Source data:

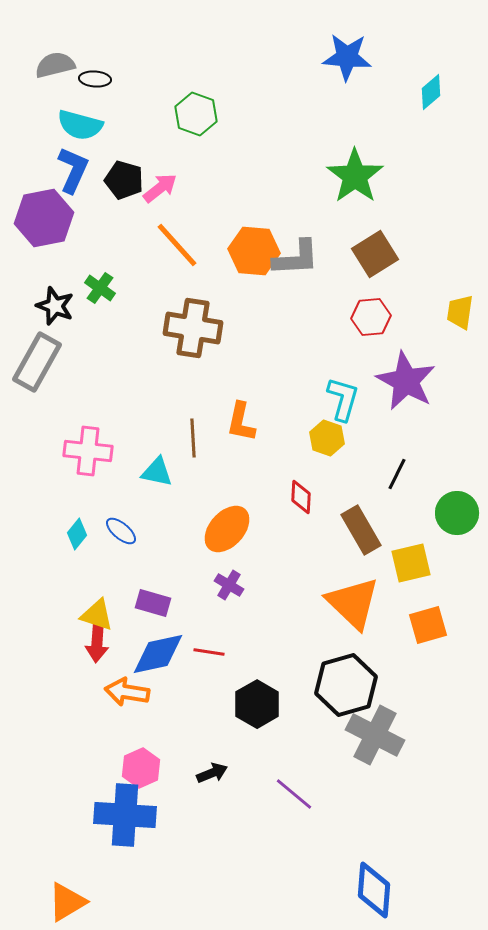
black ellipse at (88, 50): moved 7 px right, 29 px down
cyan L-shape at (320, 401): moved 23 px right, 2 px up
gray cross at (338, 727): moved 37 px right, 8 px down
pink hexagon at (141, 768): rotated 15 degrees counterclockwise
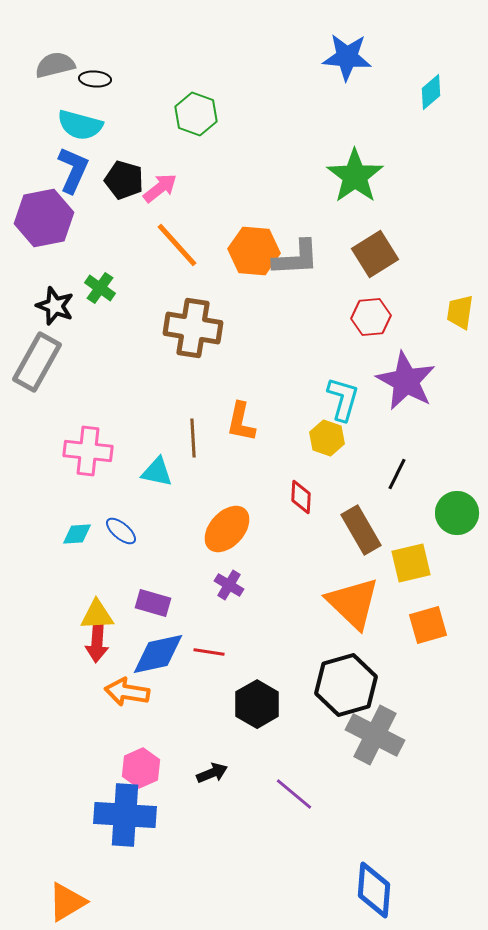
cyan diamond at (77, 534): rotated 48 degrees clockwise
yellow triangle at (97, 615): rotated 21 degrees counterclockwise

Work to do:
Rewrite each line of the entries, replacing "rotated" with "turned" and changing nothing else. Omit the pictures from your output.

Answer to this exercise:
black ellipse at (88, 50): moved 7 px right, 29 px down
cyan L-shape at (320, 401): moved 23 px right, 2 px up
gray cross at (338, 727): moved 37 px right, 8 px down
pink hexagon at (141, 768): turned 15 degrees counterclockwise
cyan diamond at (77, 534): turned 48 degrees clockwise
yellow triangle at (97, 615): turned 21 degrees counterclockwise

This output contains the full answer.